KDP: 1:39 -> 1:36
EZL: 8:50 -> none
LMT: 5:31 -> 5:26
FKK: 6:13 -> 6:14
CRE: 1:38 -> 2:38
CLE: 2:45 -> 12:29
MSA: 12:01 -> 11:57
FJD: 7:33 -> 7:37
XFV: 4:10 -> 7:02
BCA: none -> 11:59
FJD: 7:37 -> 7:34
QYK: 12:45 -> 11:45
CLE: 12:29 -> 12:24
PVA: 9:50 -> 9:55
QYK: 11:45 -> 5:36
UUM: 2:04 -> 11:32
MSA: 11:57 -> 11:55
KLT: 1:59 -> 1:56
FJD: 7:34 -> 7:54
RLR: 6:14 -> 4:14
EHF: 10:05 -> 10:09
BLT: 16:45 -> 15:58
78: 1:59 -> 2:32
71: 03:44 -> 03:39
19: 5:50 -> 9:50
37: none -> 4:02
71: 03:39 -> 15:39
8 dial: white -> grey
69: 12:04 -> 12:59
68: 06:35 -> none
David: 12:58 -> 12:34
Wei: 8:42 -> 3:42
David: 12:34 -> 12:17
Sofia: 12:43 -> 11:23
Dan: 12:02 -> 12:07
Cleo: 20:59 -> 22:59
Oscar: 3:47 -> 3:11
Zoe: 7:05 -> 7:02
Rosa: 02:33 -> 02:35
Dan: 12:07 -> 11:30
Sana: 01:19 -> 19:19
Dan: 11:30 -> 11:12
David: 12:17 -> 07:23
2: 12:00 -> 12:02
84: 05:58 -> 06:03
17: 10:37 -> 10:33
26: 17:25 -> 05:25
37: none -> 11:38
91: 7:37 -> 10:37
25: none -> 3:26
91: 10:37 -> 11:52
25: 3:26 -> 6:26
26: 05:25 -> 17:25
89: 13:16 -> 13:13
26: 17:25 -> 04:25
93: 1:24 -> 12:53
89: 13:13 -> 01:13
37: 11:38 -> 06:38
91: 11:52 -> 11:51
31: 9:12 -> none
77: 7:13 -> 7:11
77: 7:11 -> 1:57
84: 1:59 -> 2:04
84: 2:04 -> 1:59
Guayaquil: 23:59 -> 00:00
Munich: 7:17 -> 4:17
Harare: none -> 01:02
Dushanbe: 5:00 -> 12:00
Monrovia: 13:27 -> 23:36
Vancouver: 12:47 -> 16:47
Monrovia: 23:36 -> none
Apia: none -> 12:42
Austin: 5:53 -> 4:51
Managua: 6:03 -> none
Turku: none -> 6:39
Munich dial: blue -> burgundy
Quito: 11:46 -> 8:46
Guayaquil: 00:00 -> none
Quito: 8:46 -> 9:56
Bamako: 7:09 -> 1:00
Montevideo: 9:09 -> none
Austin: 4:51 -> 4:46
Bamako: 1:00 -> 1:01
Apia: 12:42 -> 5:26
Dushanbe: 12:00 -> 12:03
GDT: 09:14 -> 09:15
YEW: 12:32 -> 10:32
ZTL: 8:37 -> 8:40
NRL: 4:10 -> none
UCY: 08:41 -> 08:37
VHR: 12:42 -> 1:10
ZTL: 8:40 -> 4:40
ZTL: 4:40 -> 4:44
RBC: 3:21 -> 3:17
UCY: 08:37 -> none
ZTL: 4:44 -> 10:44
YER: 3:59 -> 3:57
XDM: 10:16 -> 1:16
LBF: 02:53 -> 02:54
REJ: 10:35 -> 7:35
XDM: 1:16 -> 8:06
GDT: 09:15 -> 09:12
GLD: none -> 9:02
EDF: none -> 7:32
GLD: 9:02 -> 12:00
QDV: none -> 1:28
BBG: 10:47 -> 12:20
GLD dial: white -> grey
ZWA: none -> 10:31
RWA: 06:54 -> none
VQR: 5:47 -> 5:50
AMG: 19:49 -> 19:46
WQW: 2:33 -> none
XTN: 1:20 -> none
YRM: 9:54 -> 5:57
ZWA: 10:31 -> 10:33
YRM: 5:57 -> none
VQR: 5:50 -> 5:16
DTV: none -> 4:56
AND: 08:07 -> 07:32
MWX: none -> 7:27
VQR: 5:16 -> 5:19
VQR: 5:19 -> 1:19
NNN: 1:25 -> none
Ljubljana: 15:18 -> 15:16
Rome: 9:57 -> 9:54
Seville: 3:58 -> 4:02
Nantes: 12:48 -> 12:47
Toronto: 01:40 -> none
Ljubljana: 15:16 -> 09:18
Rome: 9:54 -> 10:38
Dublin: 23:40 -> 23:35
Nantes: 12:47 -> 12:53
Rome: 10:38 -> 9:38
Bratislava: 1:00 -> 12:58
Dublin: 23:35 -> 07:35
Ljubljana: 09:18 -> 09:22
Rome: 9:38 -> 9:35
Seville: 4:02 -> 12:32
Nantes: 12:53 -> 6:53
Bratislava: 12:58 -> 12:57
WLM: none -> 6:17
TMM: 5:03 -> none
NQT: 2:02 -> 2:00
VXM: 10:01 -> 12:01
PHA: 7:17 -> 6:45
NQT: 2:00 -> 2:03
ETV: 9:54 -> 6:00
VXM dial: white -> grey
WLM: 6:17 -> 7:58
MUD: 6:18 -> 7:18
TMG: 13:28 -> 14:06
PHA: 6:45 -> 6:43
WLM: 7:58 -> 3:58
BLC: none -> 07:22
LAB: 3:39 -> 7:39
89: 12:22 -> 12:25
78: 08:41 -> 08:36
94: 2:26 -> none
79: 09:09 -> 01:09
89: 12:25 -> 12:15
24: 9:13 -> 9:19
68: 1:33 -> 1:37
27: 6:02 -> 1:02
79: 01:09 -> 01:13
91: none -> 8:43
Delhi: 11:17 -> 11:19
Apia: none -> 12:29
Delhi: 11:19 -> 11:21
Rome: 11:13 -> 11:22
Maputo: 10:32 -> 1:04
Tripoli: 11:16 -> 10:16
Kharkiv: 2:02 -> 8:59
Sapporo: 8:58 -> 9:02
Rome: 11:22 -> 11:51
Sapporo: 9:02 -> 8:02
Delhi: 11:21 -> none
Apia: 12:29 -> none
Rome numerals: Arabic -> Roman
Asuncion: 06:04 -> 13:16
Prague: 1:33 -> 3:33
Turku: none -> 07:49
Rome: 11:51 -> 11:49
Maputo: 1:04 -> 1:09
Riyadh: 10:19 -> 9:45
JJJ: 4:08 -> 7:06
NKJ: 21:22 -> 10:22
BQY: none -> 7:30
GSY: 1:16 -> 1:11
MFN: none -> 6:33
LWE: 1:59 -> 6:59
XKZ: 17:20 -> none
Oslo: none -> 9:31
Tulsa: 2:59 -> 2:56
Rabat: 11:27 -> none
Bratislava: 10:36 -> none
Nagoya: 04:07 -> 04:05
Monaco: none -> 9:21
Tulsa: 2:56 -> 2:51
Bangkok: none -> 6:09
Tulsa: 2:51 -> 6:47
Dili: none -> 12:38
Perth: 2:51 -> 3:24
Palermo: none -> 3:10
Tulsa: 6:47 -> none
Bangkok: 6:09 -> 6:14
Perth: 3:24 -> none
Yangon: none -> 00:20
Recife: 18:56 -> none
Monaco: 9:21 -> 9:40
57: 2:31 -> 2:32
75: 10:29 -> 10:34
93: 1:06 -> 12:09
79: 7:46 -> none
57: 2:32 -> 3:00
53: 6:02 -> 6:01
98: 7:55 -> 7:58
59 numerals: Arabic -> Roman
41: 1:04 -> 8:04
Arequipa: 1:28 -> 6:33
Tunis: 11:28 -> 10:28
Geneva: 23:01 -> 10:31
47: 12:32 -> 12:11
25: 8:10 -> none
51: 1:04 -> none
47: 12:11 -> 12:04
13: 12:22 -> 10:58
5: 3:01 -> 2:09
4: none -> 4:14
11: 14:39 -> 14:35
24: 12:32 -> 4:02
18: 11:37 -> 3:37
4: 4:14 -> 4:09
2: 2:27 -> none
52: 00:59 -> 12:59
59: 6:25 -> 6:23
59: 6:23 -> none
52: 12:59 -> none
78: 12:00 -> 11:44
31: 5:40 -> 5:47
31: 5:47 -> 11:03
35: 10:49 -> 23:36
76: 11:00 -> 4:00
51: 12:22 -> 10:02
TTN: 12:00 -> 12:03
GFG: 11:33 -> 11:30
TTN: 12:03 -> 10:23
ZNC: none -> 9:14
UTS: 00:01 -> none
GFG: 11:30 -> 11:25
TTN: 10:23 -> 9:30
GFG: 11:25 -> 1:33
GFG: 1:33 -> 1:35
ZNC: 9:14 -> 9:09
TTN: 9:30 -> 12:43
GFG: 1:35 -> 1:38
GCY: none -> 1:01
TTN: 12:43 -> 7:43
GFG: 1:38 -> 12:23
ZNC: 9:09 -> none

────

→ **Task brief**
Copy out the rows again, everything from the start of the rows down to the line containing "8 dial: white -> grey", keeping both ends.

→ **Answer**
KDP: 1:39 -> 1:36
EZL: 8:50 -> none
LMT: 5:31 -> 5:26
FKK: 6:13 -> 6:14
CRE: 1:38 -> 2:38
CLE: 2:45 -> 12:29
MSA: 12:01 -> 11:57
FJD: 7:33 -> 7:37
XFV: 4:10 -> 7:02
BCA: none -> 11:59
FJD: 7:37 -> 7:34
QYK: 12:45 -> 11:45
CLE: 12:29 -> 12:24
PVA: 9:50 -> 9:55
QYK: 11:45 -> 5:36
UUM: 2:04 -> 11:32
MSA: 11:57 -> 11:55
KLT: 1:59 -> 1:56
FJD: 7:34 -> 7:54
RLR: 6:14 -> 4:14
EHF: 10:05 -> 10:09
BLT: 16:45 -> 15:58
78: 1:59 -> 2:32
71: 03:44 -> 03:39
19: 5:50 -> 9:50
37: none -> 4:02
71: 03:39 -> 15:39
8 dial: white -> grey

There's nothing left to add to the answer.